#### Provided records ####

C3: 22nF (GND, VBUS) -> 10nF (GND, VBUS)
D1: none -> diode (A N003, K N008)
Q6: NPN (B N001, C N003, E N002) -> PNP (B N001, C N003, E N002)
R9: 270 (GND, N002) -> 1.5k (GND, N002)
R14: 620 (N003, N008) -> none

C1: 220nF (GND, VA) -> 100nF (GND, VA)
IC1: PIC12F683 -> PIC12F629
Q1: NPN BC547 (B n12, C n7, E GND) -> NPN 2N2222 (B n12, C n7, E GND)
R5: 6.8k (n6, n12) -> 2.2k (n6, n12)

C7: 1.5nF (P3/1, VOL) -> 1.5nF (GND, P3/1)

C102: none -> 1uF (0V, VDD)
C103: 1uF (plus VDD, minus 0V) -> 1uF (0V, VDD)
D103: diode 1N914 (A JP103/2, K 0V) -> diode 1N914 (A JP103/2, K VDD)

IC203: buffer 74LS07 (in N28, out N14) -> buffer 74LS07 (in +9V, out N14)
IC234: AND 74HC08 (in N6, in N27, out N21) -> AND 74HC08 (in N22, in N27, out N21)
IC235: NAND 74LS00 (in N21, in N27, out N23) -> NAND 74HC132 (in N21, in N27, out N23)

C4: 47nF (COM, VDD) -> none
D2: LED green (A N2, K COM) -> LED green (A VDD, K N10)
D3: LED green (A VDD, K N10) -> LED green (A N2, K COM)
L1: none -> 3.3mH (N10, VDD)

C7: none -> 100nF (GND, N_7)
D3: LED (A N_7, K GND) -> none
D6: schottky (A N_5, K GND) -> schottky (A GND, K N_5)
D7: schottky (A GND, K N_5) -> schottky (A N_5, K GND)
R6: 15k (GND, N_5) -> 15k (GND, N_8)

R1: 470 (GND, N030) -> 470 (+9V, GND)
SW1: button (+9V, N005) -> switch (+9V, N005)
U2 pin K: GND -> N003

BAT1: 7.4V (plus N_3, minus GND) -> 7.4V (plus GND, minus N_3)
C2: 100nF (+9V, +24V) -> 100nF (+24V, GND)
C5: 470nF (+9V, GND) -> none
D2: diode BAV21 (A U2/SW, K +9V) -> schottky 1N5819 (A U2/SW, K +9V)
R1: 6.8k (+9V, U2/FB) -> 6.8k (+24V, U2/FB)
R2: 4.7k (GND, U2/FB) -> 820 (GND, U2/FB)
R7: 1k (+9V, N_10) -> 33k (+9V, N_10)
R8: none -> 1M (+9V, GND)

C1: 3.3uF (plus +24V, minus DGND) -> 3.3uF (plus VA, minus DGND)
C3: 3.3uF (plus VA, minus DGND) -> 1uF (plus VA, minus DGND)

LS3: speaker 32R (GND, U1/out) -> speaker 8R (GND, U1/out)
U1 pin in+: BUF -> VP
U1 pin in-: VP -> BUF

####

-- Your task --
Return the records in their entirety. Keep every character as it is.

-- Completed task --
C3: 22nF (GND, VBUS) -> 10nF (GND, VBUS)
D1: none -> diode (A N003, K N008)
Q6: NPN (B N001, C N003, E N002) -> PNP (B N001, C N003, E N002)
R9: 270 (GND, N002) -> 1.5k (GND, N002)
R14: 620 (N003, N008) -> none

C1: 220nF (GND, VA) -> 100nF (GND, VA)
IC1: PIC12F683 -> PIC12F629
Q1: NPN BC547 (B n12, C n7, E GND) -> NPN 2N2222 (B n12, C n7, E GND)
R5: 6.8k (n6, n12) -> 2.2k (n6, n12)

C7: 1.5nF (P3/1, VOL) -> 1.5nF (GND, P3/1)

C102: none -> 1uF (0V, VDD)
C103: 1uF (plus VDD, minus 0V) -> 1uF (0V, VDD)
D103: diode 1N914 (A JP103/2, K 0V) -> diode 1N914 (A JP103/2, K VDD)

IC203: buffer 74LS07 (in N28, out N14) -> buffer 74LS07 (in +9V, out N14)
IC234: AND 74HC08 (in N6, in N27, out N21) -> AND 74HC08 (in N22, in N27, out N21)
IC235: NAND 74LS00 (in N21, in N27, out N23) -> NAND 74HC132 (in N21, in N27, out N23)

C4: 47nF (COM, VDD) -> none
D2: LED green (A N2, K COM) -> LED green (A VDD, K N10)
D3: LED green (A VDD, K N10) -> LED green (A N2, K COM)
L1: none -> 3.3mH (N10, VDD)

C7: none -> 100nF (GND, N_7)
D3: LED (A N_7, K GND) -> none
D6: schottky (A N_5, K GND) -> schottky (A GND, K N_5)
D7: schottky (A GND, K N_5) -> schottky (A N_5, K GND)
R6: 15k (GND, N_5) -> 15k (GND, N_8)

R1: 470 (GND, N030) -> 470 (+9V, GND)
SW1: button (+9V, N005) -> switch (+9V, N005)
U2 pin K: GND -> N003

BAT1: 7.4V (plus N_3, minus GND) -> 7.4V (plus GND, minus N_3)
C2: 100nF (+9V, +24V) -> 100nF (+24V, GND)
C5: 470nF (+9V, GND) -> none
D2: diode BAV21 (A U2/SW, K +9V) -> schottky 1N5819 (A U2/SW, K +9V)
R1: 6.8k (+9V, U2/FB) -> 6.8k (+24V, U2/FB)
R2: 4.7k (GND, U2/FB) -> 820 (GND, U2/FB)
R7: 1k (+9V, N_10) -> 33k (+9V, N_10)
R8: none -> 1M (+9V, GND)

C1: 3.3uF (plus +24V, minus DGND) -> 3.3uF (plus VA, minus DGND)
C3: 3.3uF (plus VA, minus DGND) -> 1uF (plus VA, minus DGND)

LS3: speaker 32R (GND, U1/out) -> speaker 8R (GND, U1/out)
U1 pin in+: BUF -> VP
U1 pin in-: VP -> BUF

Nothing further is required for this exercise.